### SUPPLIED DATA ###

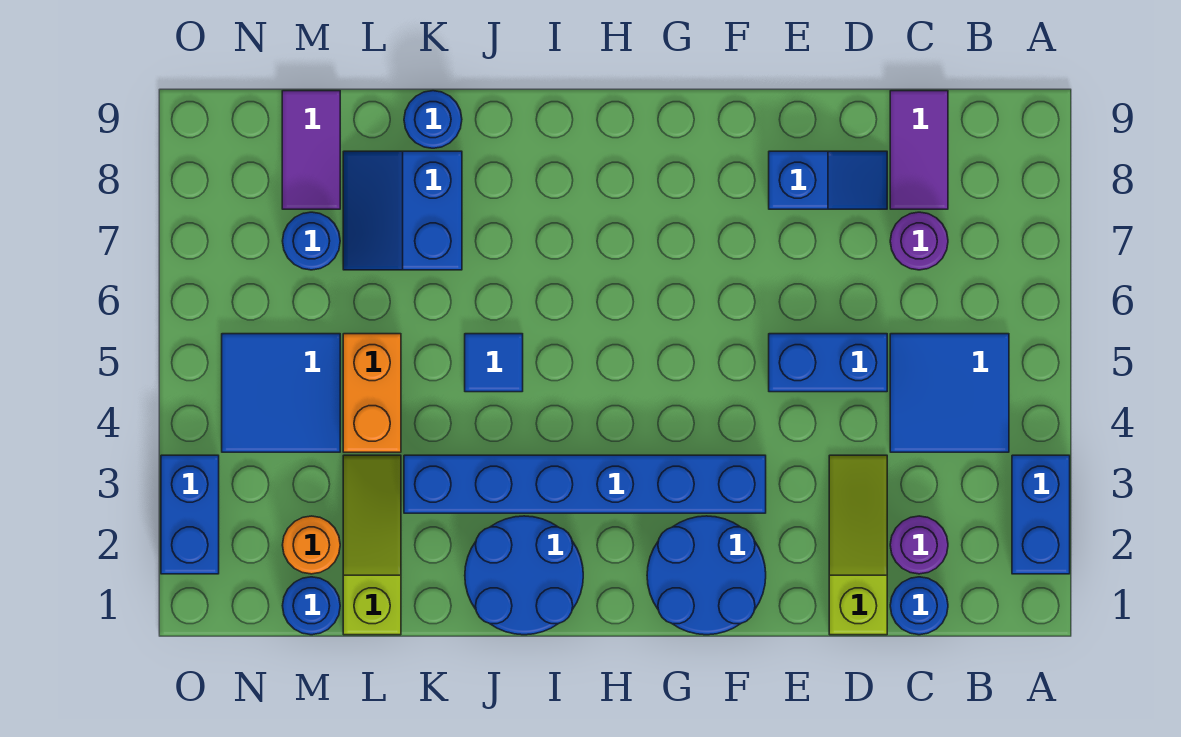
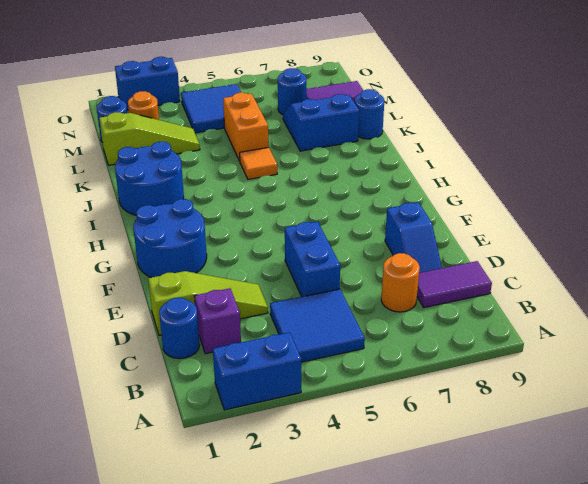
purple round brick C2 level 1 -> purple brick C2 level 1
purple round brick C7 level 1 -> orange round brick C7 level 1
blue brick F3:K3 level 1 -> none
blue tile J5 level 1 -> orange tile J5 level 1
orange brick L4:L5 level 1 -> orange brick K5:L5 level 1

###

> **TASK OBJECTIVE**
Leaving out the pictures, repeat all of the entries exactly.

> **ANSWER SECTION**
purple round brick C2 level 1 -> purple brick C2 level 1
purple round brick C7 level 1 -> orange round brick C7 level 1
blue brick F3:K3 level 1 -> none
blue tile J5 level 1 -> orange tile J5 level 1
orange brick L4:L5 level 1 -> orange brick K5:L5 level 1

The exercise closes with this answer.